[Source records]
★ ★ ★

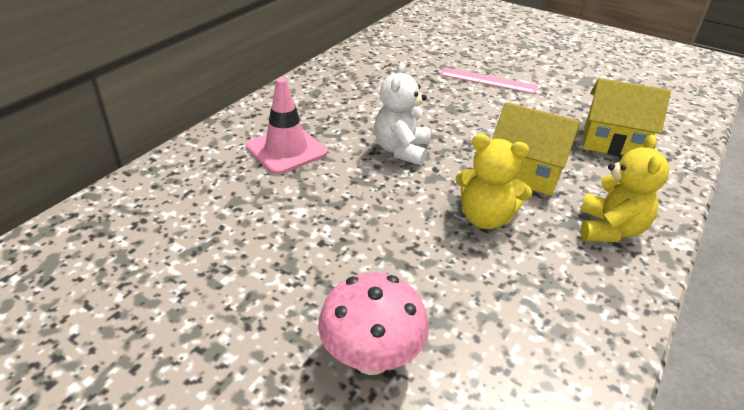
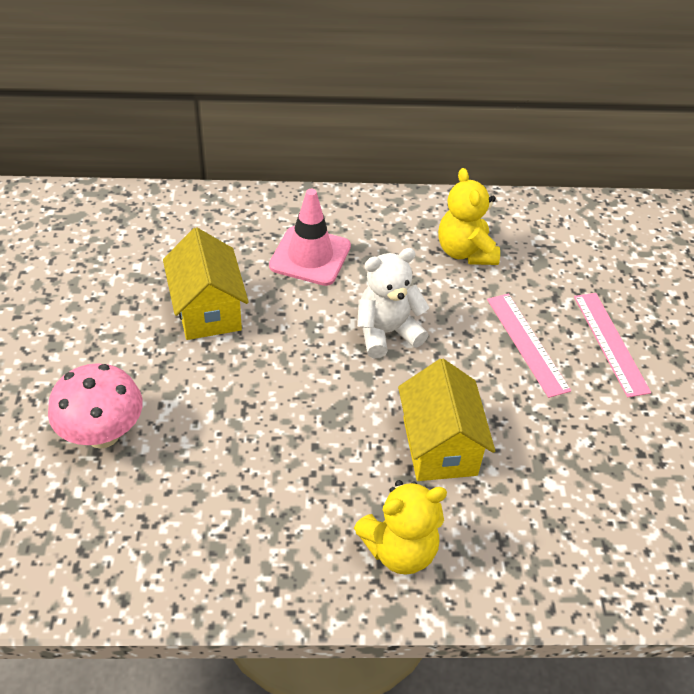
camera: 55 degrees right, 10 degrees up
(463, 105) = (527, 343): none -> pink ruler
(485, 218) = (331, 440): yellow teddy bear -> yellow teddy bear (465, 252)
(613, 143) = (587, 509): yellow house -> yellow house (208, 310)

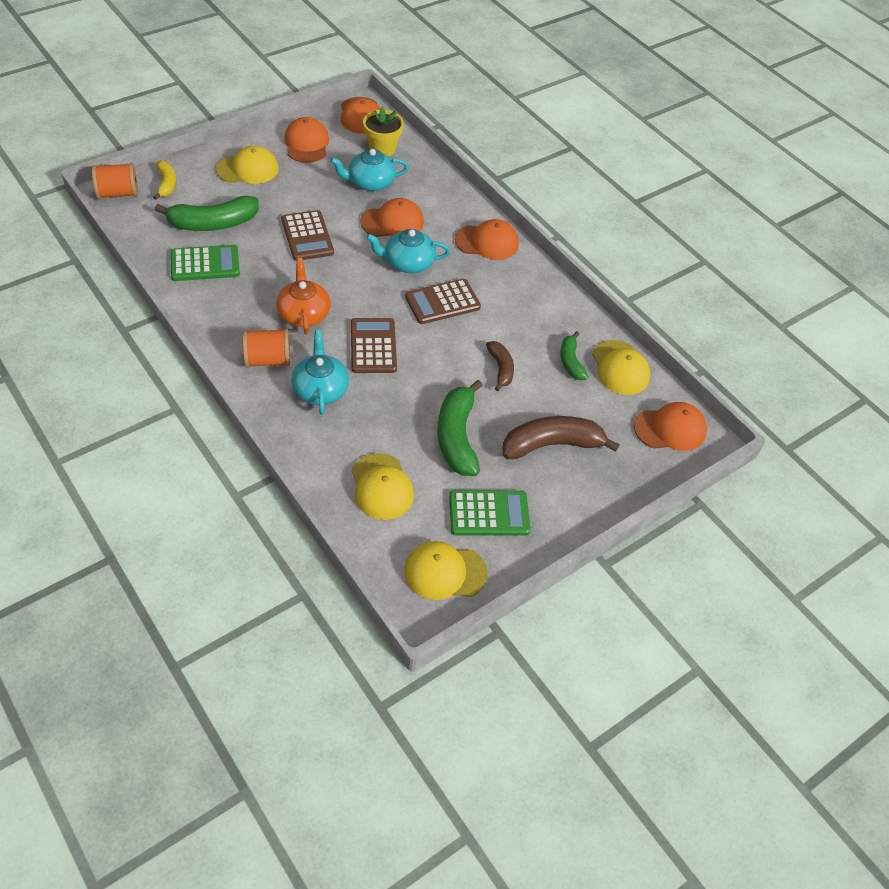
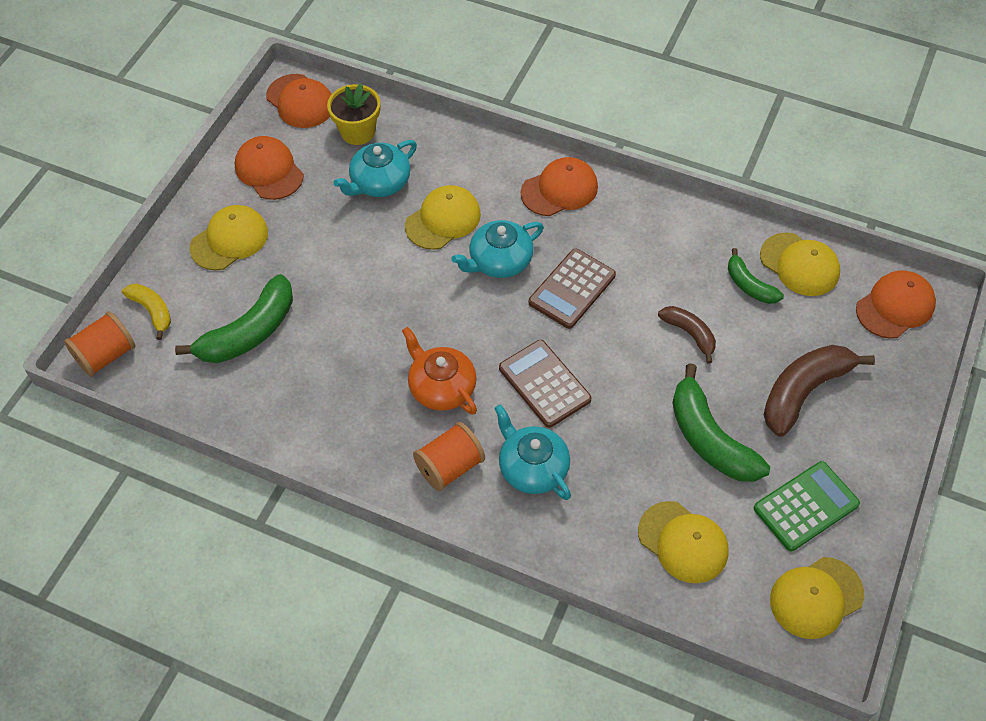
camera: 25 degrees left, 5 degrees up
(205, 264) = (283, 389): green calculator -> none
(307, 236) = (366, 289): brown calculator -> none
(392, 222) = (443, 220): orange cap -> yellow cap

★ ★ ★

Task prompt »
Your answer should be one number, the count of lines above that hold "yellow".

Answer space »
3